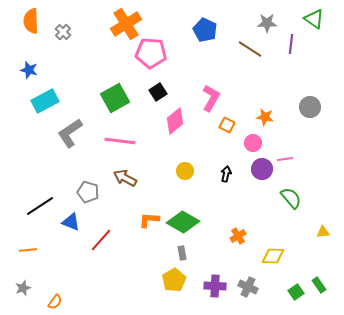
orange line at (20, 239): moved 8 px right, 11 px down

━━━━━━━━━━━━━━━━

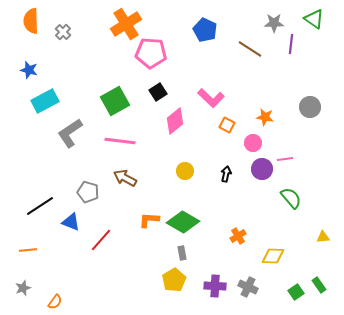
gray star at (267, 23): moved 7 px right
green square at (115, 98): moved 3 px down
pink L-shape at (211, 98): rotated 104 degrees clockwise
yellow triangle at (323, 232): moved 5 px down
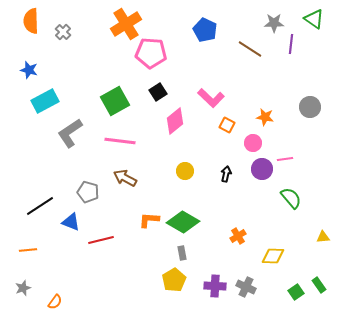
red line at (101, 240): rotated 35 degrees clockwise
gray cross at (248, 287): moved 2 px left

━━━━━━━━━━━━━━━━

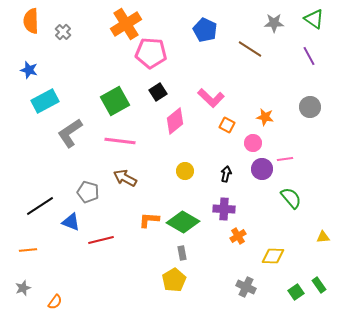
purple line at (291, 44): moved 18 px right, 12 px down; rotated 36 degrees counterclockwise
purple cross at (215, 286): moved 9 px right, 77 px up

━━━━━━━━━━━━━━━━

* _Problem statement_:
Copy the items above verbatim, starting at the line that contains "red line at" and ending at the line that contains "gray cross at (248, 287): moved 2 px left", with both of those lines included.

* _Exercise result_:
red line at (101, 240): rotated 35 degrees clockwise
gray cross at (248, 287): moved 2 px left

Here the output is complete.